Range to reproduce from the entries below: the line with "yellow ellipse: (321, 375)", the line with "yellow cross: (547, 461)", and every line in between. Give them exactly and give nothing else.

---- EXCERPTED DATA

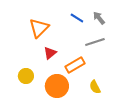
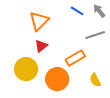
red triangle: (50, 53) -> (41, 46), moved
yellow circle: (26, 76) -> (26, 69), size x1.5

--------
---- EXCERPTED DATA

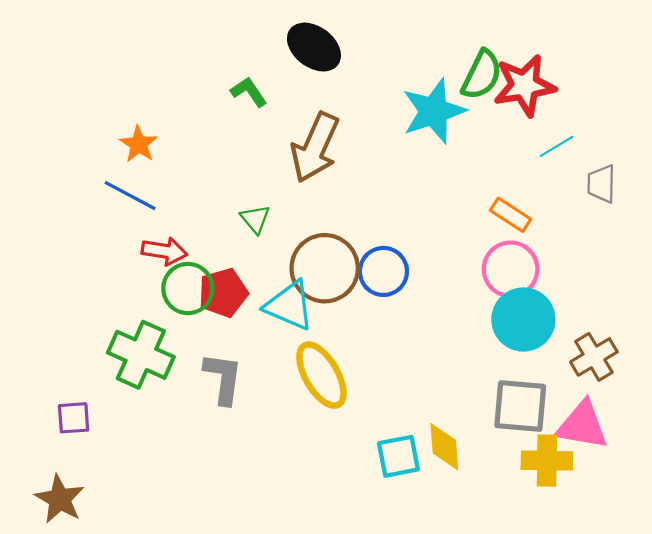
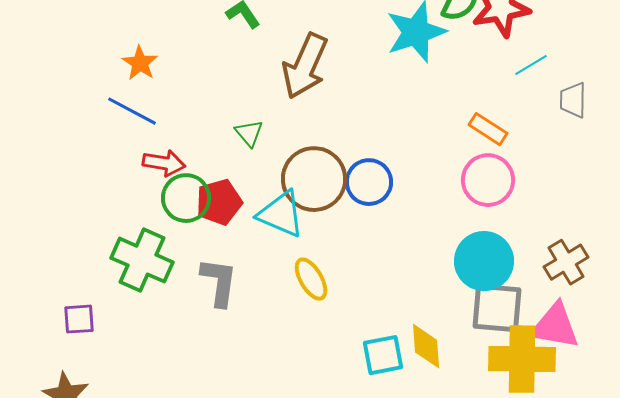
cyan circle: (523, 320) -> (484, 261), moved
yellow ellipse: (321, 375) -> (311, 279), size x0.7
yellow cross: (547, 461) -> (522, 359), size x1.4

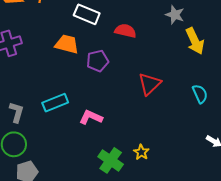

--------

PROBLEM SOLUTION:
yellow ellipse: (321, 375) -> (311, 279), size x0.7
yellow cross: (547, 461) -> (522, 359), size x1.4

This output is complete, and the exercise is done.